##### The data #####
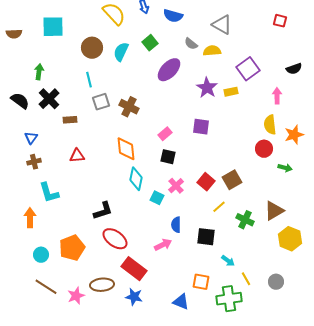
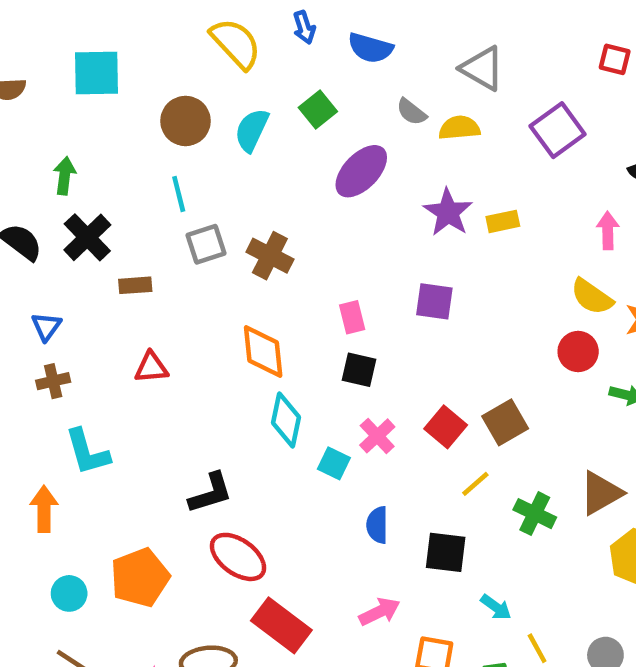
purple square: (248, 69) -> (558, 130), moved
yellow semicircle: (270, 125) -> (592, 297), turned -48
pink rectangle: (165, 134) -> (352, 317), turned -64
pink arrow: (163, 245) -> (380, 612), moved

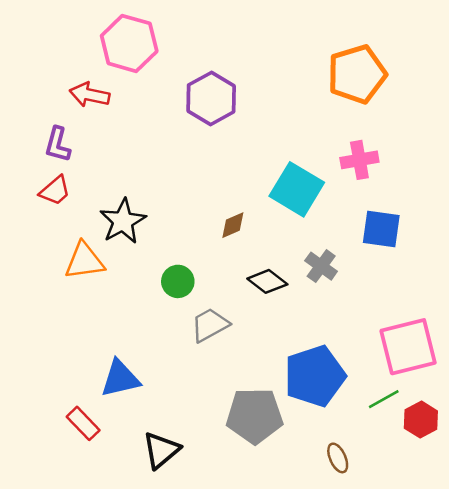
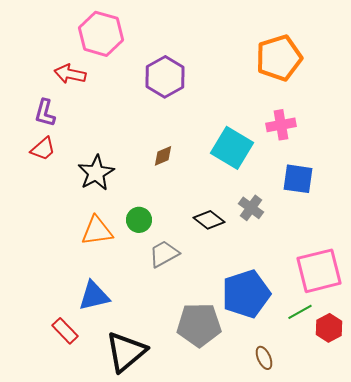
brown diamond: (233, 225) -> (163, 156), moved
orange triangle: (84, 261) -> (97, 231), moved
black triangle: (161, 450) -> (126, 352), size x1.4

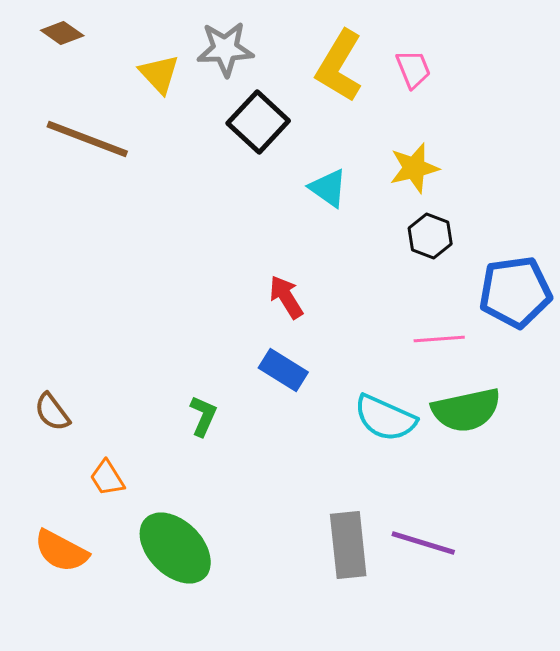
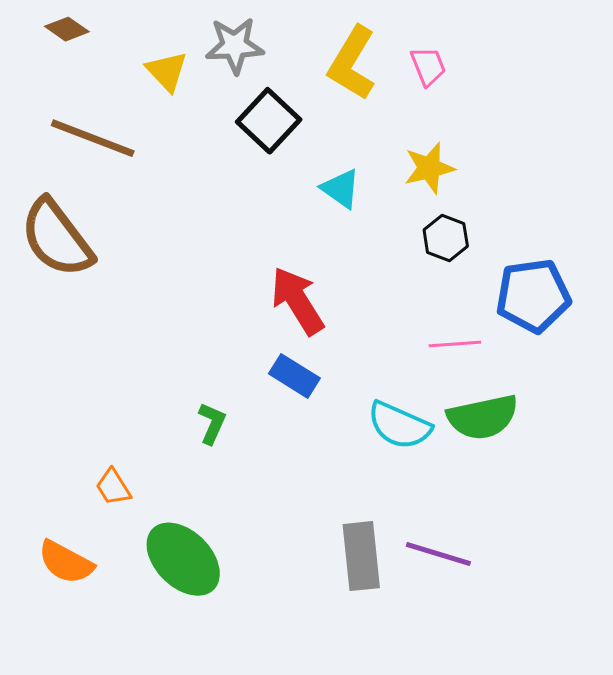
red arrow: (286, 297) -> (297, 301), size x1.5
brown semicircle: (52, 412) -> (57, 238), moved, size x2.0

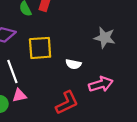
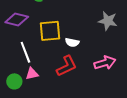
white semicircle: (73, 64) -> (72, 42), moved
red L-shape: (67, 103) -> (67, 66), moved

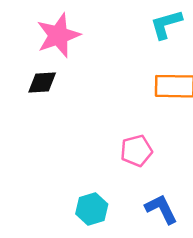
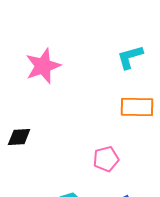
black diamond: (42, 82) -> (19, 137), moved

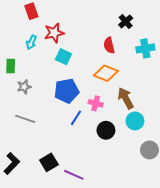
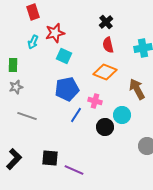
black cross: (126, 22) -> (106, 22), moved
gray star: (24, 87) -> (16, 87), moved
brown arrow: (126, 98) -> (137, 89), moved
cyan circle: (135, 121) -> (122, 115), moved
black square: (49, 162) -> (50, 158), turned 36

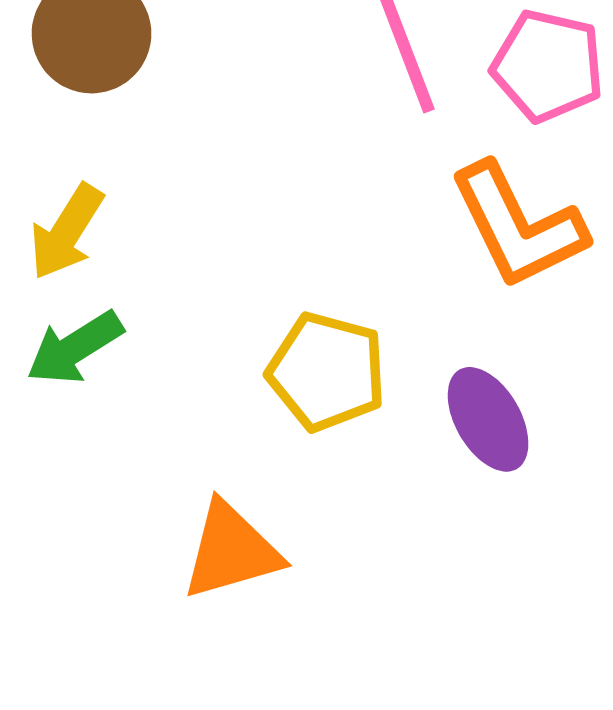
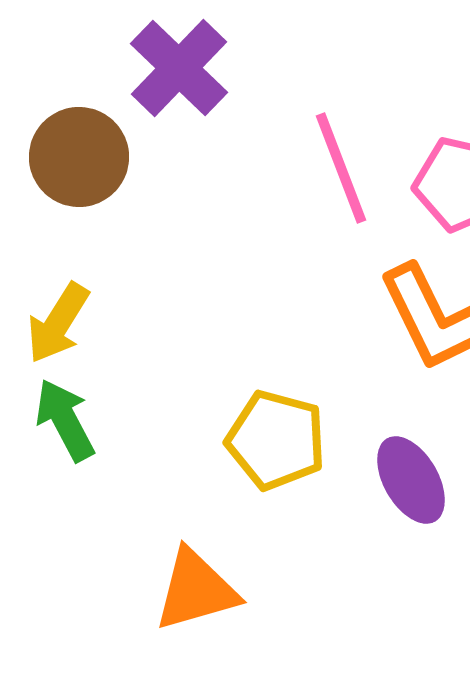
green arrow: (75, 348) -> (65, 420), turned 94

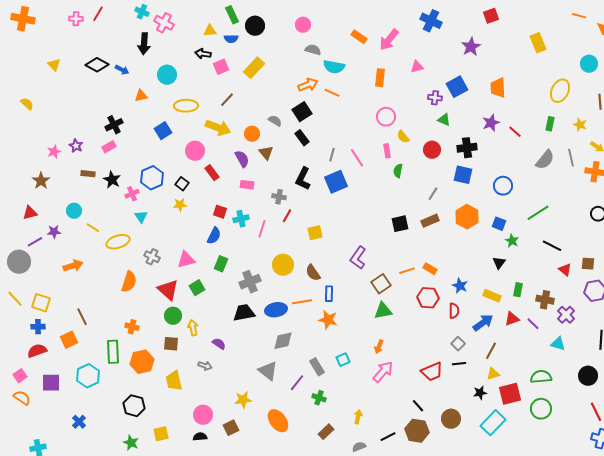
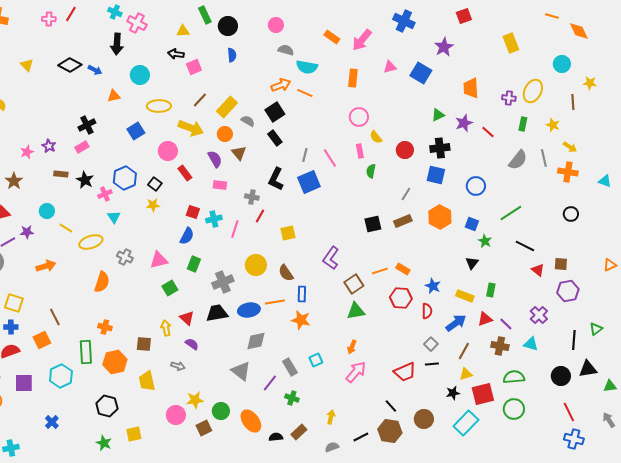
blue semicircle: (231, 39) -> (232, 55), moved, turned -96
yellow rectangle: (254, 68) -> (227, 107), moved
blue square: (457, 87) -> (421, 73), moved, turned -30
purple cross: (435, 98) -> (509, 98), moved
green triangle: (444, 120) -> (438, 115), moved, turned -48
red triangle: (168, 290) -> (187, 318), moved, size x0.7
brown cross: (545, 300) -> (500, 346), moved
green circle: (173, 316) -> (221, 411), moved
yellow star: (243, 400) -> (195, 400), moved
black semicircle: (200, 437) -> (276, 437), moved

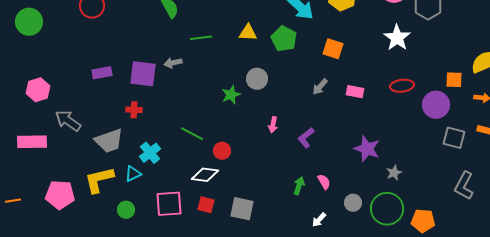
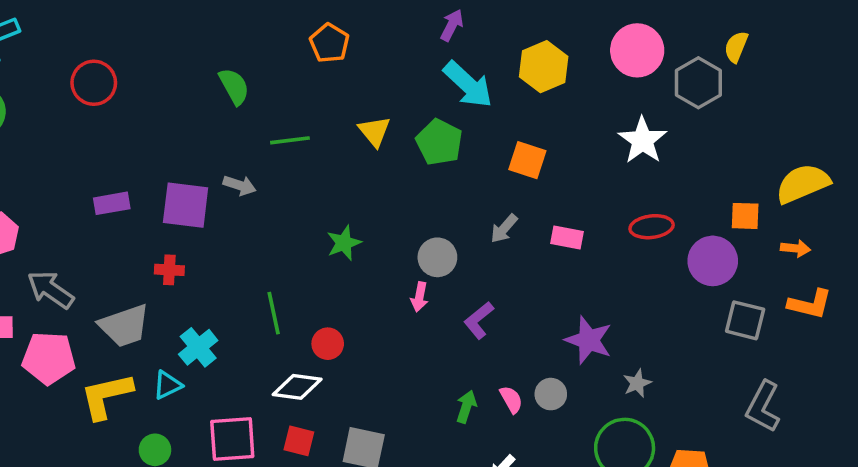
yellow triangle: (248, 33) -> (374, 131), turned 48
gray arrow: (173, 63) -> (240, 185), turned -150
gray circle: (257, 79) -> (437, 257), moved
green line: (192, 134) -> (274, 313), turned 50
pink pentagon: (60, 195) -> (49, 358), moved
gray circle: (353, 203) -> (551, 394), moved

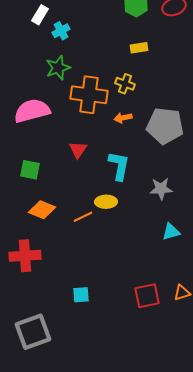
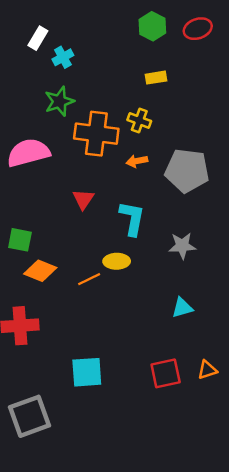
green square: (30, 170) -> (20, 240), moved
cyan triangle: (171, 232) -> (182, 308), moved
cyan square: (81, 295) -> (87, 372), size x1.6

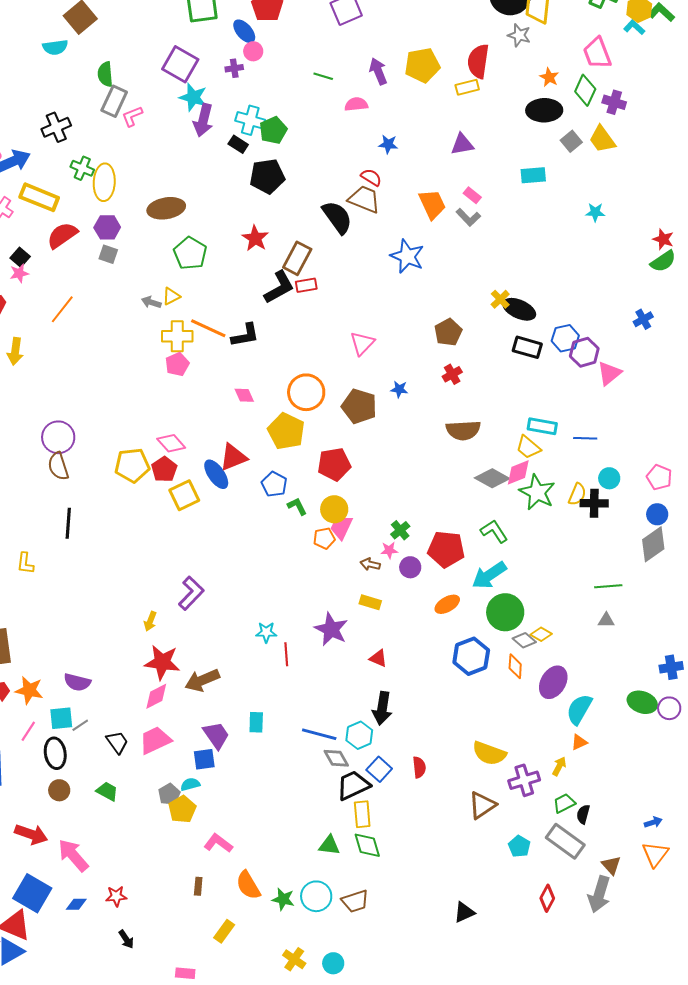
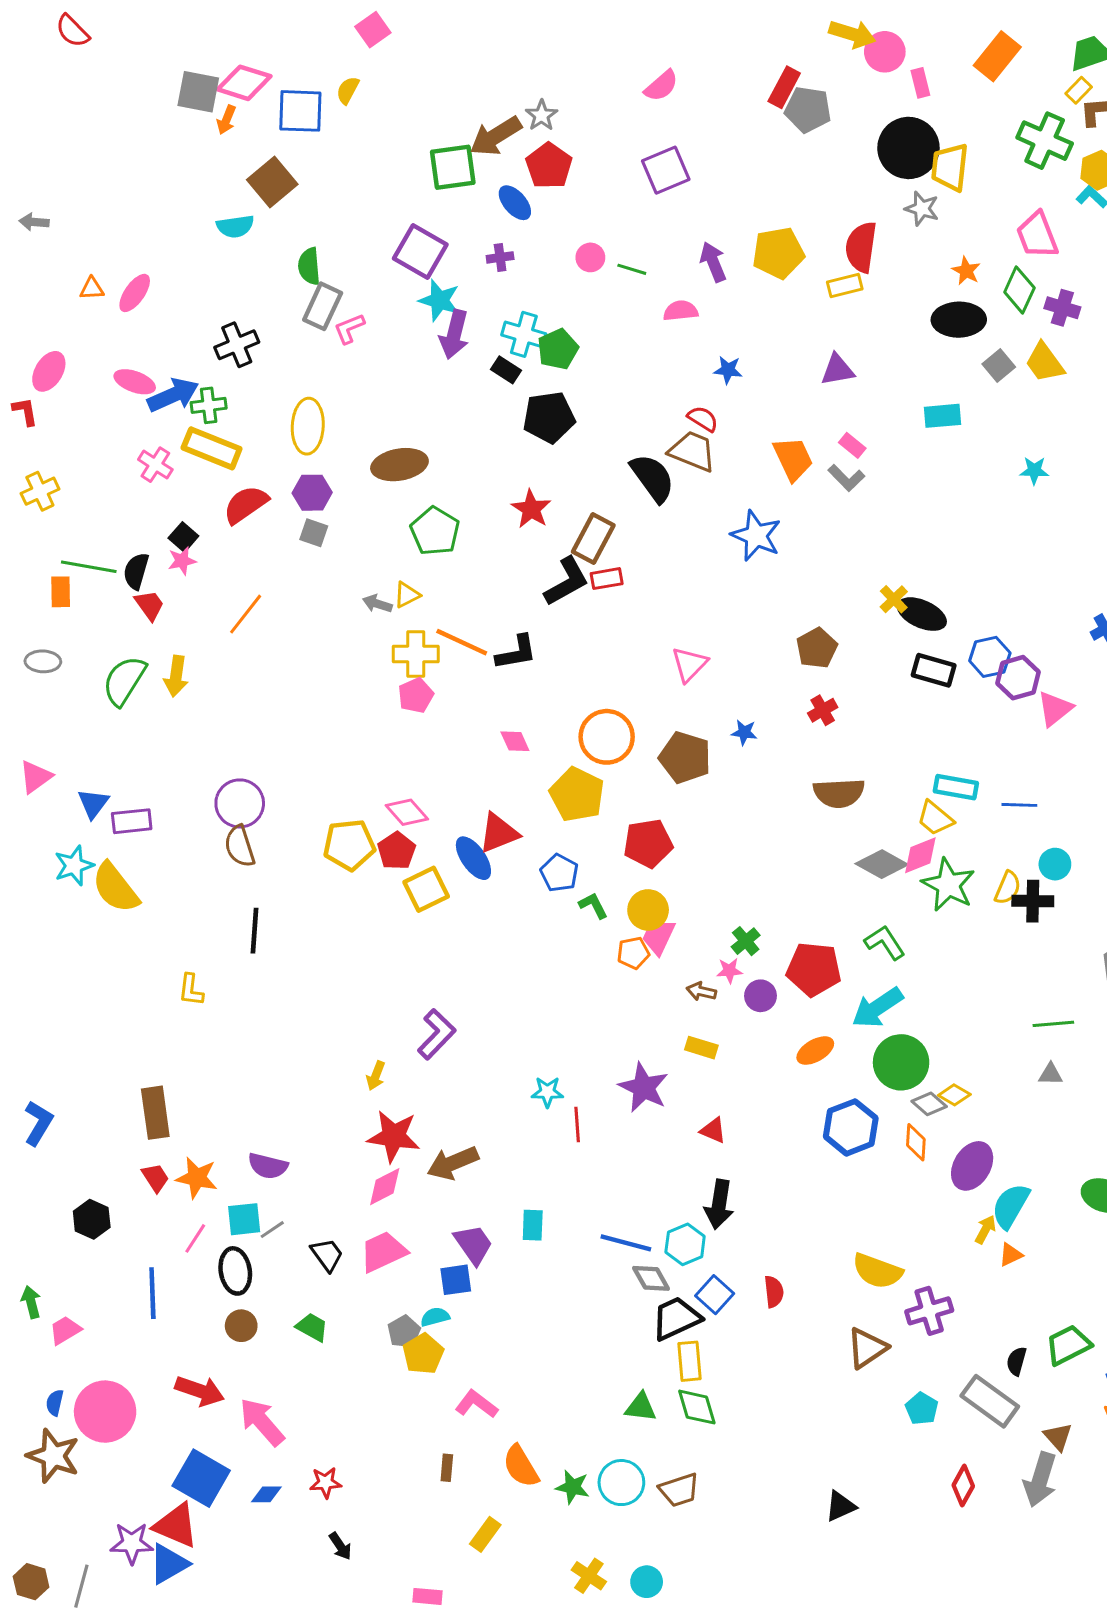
pink circle: (253, 51) -> (590, 257), moved
green cross: (82, 168) -> (209, 405), moved, turned -30
yellow arrow: (559, 766) -> (985, 1230), moved
green trapezoid: (564, 803) -> (1068, 1345), moved, size x1.4

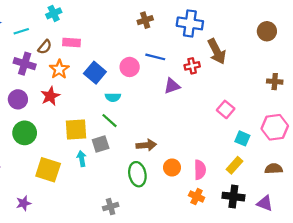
#####
The task »
Copy the lines above exactly, starting with the line that contains "black cross: (126, 22) -> (106, 22), moved" and ending with the line that contains "black semicircle: (200, 437)", and leave out any pictures.

Task solution »
black cross: (126, 22) -> (106, 22), moved
gray star: (24, 87) -> (16, 87), moved
brown arrow: (126, 98) -> (137, 89), moved
cyan circle: (135, 121) -> (122, 115), moved
black square: (49, 162) -> (50, 158), turned 36

green arrow: (75, 348) -> (65, 420), turned 94

blue semicircle: (231, 39) -> (232, 55), moved, turned -96
yellow rectangle: (254, 68) -> (227, 107), moved
blue square: (457, 87) -> (421, 73), moved, turned -30
purple cross: (435, 98) -> (509, 98), moved
green triangle: (444, 120) -> (438, 115), moved, turned -48
red triangle: (168, 290) -> (187, 318), moved, size x0.7
brown cross: (545, 300) -> (500, 346), moved
green circle: (173, 316) -> (221, 411), moved
yellow star: (243, 400) -> (195, 400), moved
black semicircle: (200, 437) -> (276, 437), moved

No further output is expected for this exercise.